(Work order): If a line in the material below has the word "signals", copy it.

◆ ◆ ◆

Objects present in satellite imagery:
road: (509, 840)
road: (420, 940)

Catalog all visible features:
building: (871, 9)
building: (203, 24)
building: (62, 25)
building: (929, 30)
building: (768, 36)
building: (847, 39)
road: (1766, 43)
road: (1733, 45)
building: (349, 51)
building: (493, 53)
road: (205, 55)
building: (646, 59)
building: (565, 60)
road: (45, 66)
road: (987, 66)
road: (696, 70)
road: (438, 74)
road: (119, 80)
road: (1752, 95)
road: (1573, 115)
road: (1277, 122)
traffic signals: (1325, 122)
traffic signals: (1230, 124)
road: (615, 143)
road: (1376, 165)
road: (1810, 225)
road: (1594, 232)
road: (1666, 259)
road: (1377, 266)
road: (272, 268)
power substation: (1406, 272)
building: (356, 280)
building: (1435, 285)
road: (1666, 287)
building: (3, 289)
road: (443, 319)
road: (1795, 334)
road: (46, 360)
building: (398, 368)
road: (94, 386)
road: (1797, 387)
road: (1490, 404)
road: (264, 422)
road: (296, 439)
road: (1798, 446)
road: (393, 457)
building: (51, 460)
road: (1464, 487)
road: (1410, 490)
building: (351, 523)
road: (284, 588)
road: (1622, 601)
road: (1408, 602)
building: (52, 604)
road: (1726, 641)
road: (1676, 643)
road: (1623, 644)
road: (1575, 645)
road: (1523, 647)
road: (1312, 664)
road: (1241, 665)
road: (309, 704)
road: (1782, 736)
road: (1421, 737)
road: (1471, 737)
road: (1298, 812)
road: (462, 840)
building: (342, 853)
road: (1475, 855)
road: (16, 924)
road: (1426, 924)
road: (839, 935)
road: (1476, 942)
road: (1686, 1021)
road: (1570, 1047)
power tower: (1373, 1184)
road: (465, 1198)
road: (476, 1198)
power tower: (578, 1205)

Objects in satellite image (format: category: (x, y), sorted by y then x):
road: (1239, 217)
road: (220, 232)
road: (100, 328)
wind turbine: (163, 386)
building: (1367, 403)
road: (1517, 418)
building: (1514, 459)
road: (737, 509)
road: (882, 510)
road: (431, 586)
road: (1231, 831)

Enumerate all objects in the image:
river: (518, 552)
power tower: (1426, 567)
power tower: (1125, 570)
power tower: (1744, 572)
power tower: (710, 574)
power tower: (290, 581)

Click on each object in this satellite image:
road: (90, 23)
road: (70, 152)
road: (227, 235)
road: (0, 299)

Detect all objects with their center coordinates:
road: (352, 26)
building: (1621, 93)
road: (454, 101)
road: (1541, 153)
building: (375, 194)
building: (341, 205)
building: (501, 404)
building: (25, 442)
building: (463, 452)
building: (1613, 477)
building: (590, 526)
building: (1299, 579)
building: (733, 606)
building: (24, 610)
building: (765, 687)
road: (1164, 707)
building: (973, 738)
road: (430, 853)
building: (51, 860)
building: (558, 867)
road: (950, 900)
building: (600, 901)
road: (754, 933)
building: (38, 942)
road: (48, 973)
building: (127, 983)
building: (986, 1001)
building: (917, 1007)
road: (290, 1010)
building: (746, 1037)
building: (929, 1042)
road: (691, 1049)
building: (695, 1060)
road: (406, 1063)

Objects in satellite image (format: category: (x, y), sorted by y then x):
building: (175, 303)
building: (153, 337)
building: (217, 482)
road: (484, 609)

◆ ◆ ◆

(Completed task):
traffic signals: (1325, 122)
traffic signals: (1230, 124)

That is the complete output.